Description of the task - What you return should be the lines from the one with "black tile G5 level 1 -> none" through the one with "red slope I2:J4" in the data below, reproduced exactly with both ends, and no pictures at all.

Records provided -

========

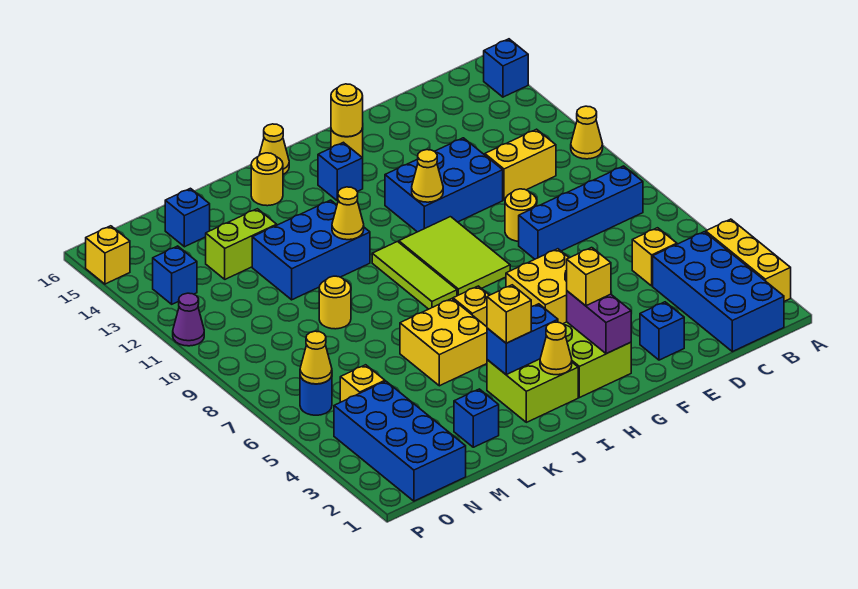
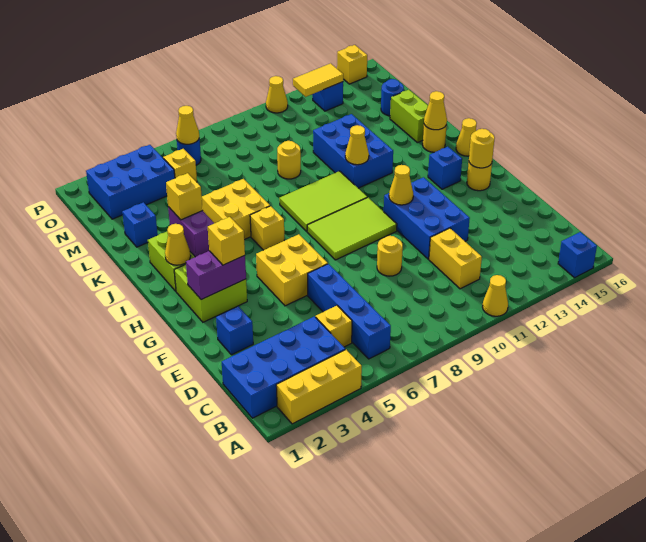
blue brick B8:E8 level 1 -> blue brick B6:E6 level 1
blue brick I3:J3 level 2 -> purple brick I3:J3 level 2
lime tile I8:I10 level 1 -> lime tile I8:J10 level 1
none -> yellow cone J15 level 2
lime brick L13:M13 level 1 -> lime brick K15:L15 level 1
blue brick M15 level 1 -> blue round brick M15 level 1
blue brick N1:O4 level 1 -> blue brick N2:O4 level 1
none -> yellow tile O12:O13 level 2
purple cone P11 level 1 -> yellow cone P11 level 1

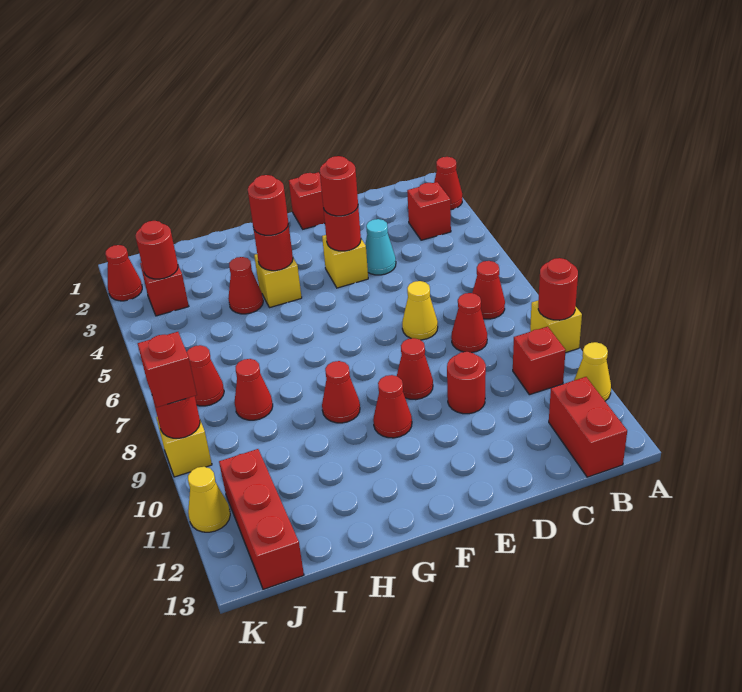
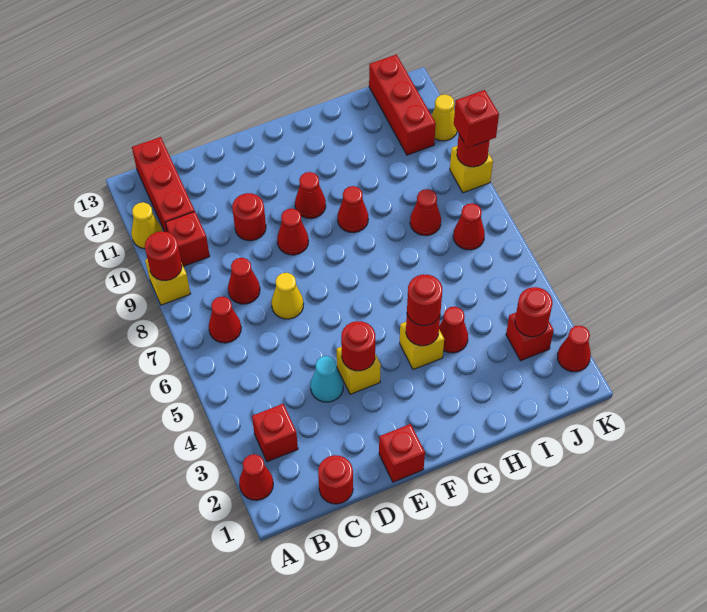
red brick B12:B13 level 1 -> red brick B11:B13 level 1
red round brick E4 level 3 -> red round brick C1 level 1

========

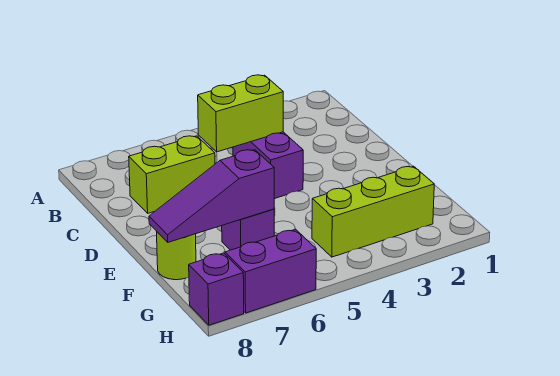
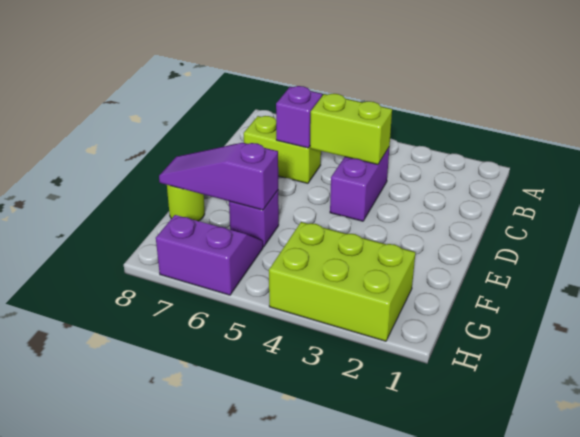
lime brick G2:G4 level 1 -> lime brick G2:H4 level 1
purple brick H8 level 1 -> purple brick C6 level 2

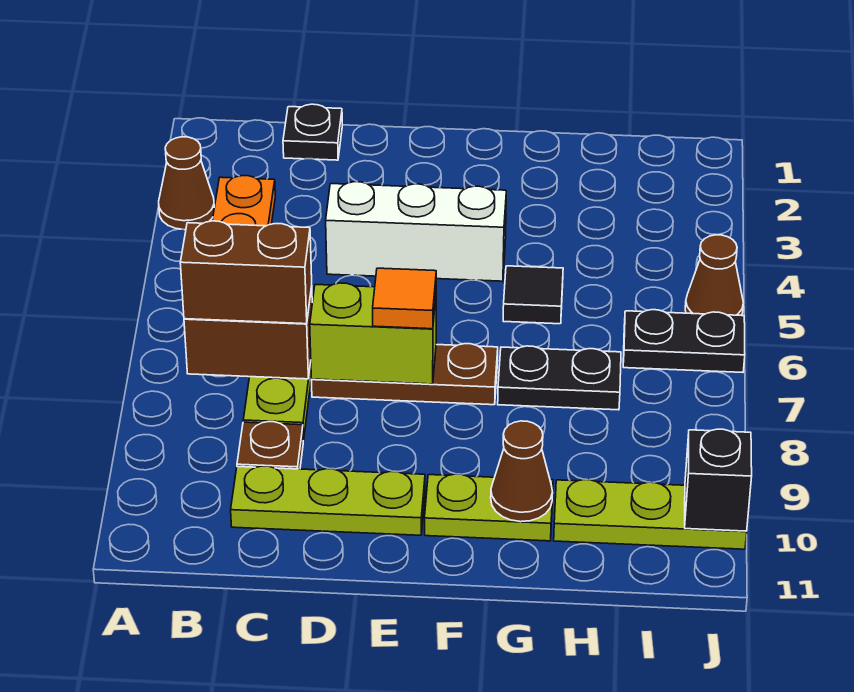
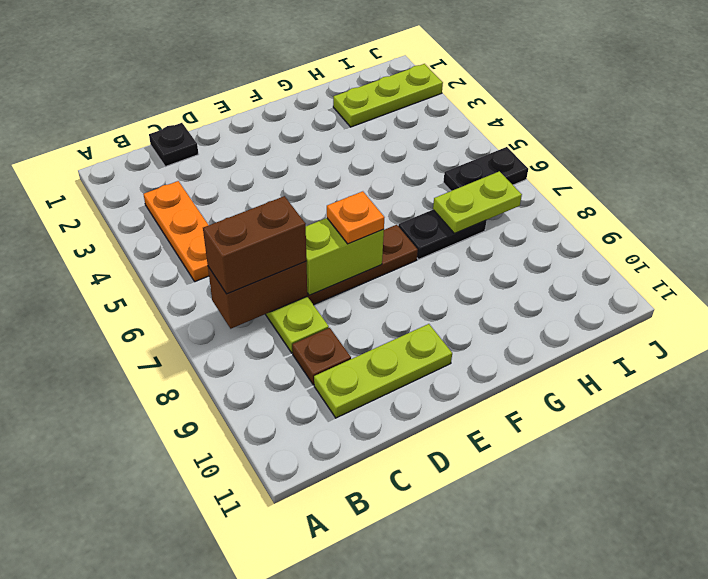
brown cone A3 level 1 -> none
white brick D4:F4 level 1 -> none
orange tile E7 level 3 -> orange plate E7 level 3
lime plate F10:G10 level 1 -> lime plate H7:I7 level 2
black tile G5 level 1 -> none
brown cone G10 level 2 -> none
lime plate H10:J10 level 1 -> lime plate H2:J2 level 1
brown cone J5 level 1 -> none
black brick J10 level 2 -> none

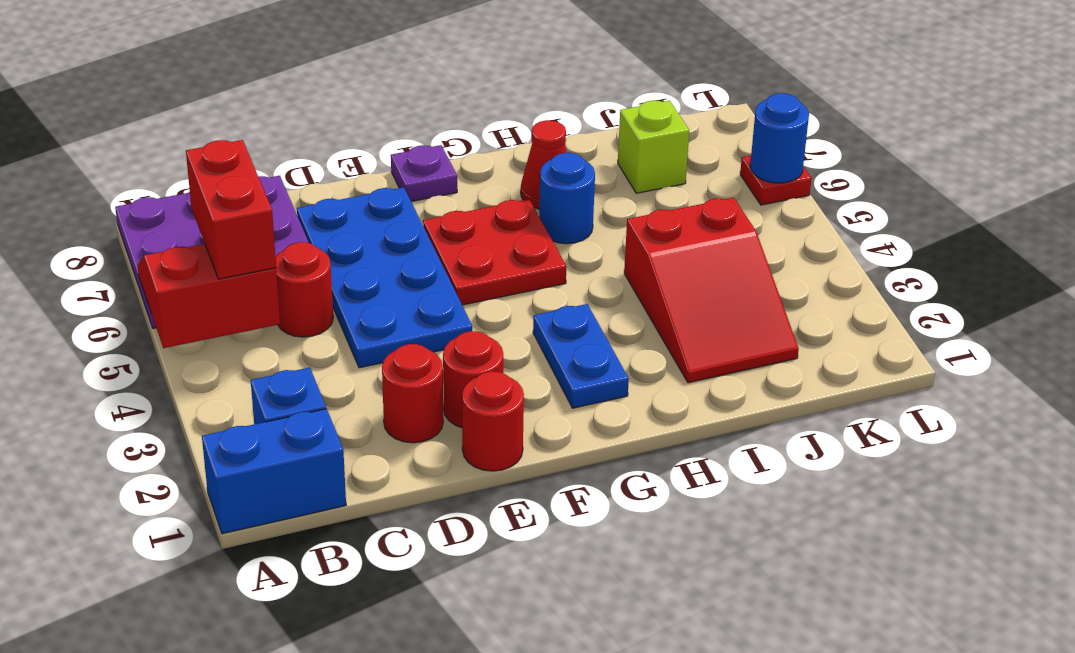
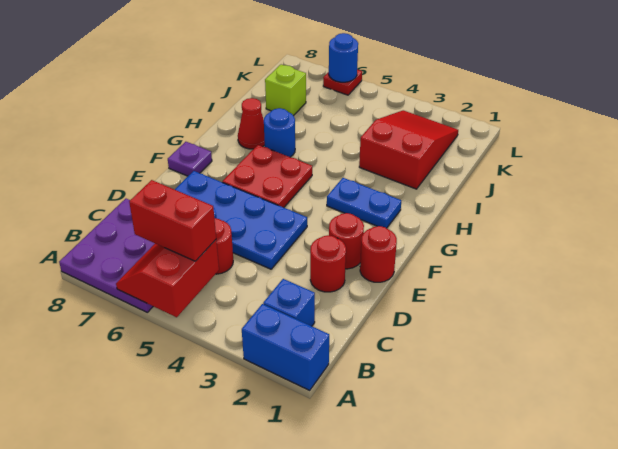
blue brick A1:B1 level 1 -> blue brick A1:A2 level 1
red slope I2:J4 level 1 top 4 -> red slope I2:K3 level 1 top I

========

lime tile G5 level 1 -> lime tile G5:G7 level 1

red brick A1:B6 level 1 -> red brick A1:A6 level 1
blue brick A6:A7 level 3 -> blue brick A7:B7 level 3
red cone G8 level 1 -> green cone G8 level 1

========

Response area -
black tile G5 level 1 -> none
brown cone G10 level 2 -> none
lime plate H10:J10 level 1 -> lime plate H2:J2 level 1
brown cone J5 level 1 -> none
black brick J10 level 2 -> none

blue brick A1:B1 level 1 -> blue brick A1:A2 level 1
red slope I2:J4 level 1 top 4 -> red slope I2:K3 level 1 top I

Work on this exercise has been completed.